Record excerpts -
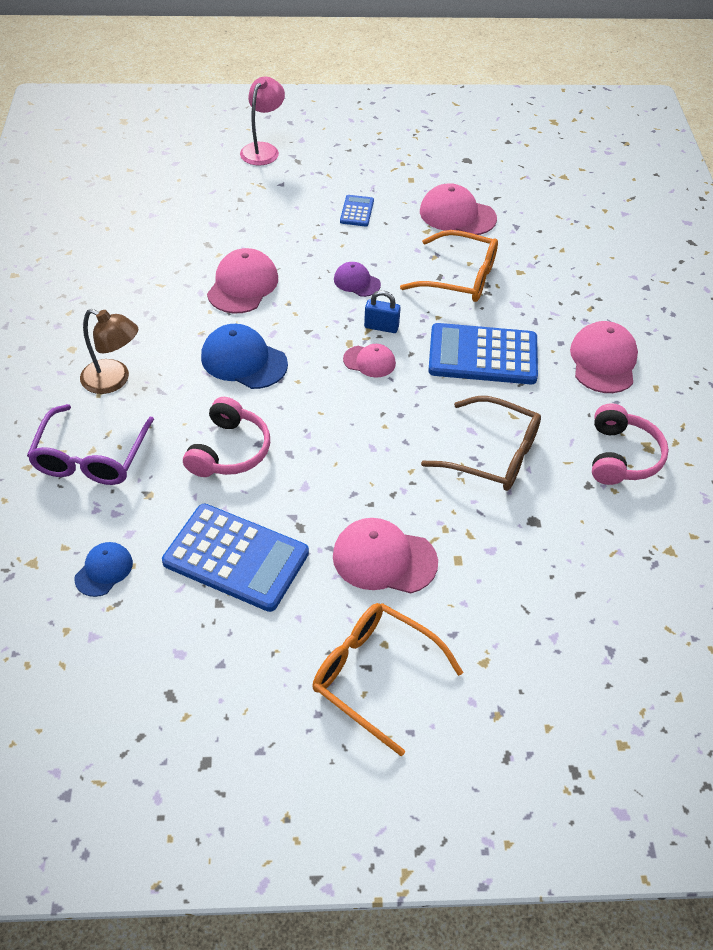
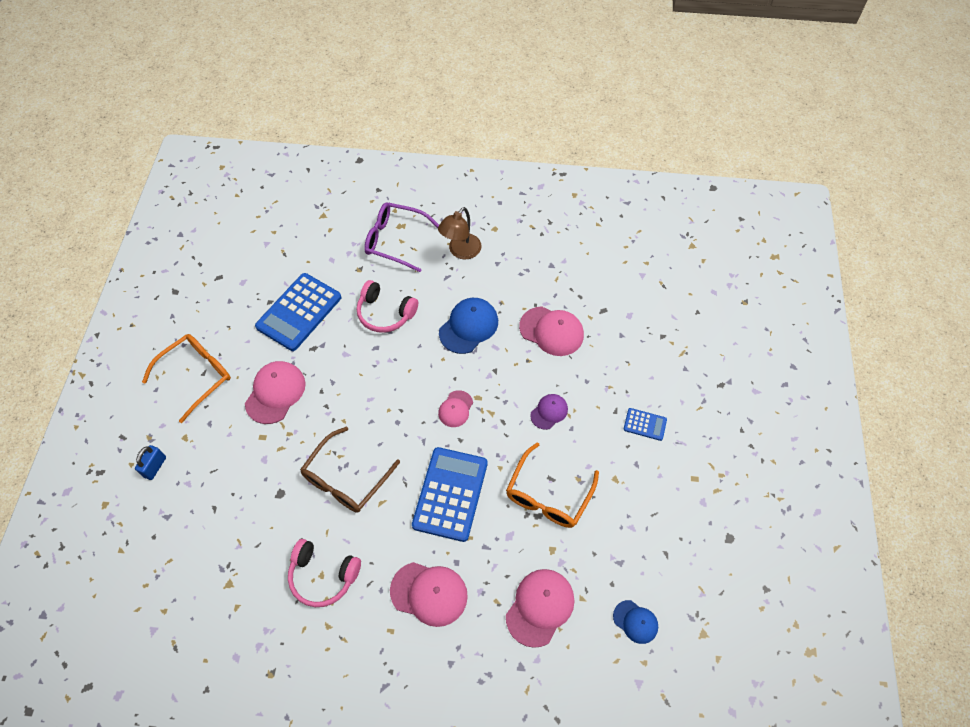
camera: 100 degrees right, 10 degrees up
(104, 570) = (308, 248): blue cap -> blue cap (635, 622)
(263, 149) = (737, 358): pink lamp -> none
(381, 327) = (493, 423): blue padlock -> blue padlock (155, 467)
(457, 215) = (638, 510): pink cap -> pink cap (540, 607)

What is being asked -
The whole listing must be restated word for word. Leave out any pictures.

Result for this task -
camera: 100 degrees right, 10 degrees up
(104, 570) = (308, 248): blue cap -> blue cap (635, 622)
(263, 149) = (737, 358): pink lamp -> none
(381, 327) = (493, 423): blue padlock -> blue padlock (155, 467)
(457, 215) = (638, 510): pink cap -> pink cap (540, 607)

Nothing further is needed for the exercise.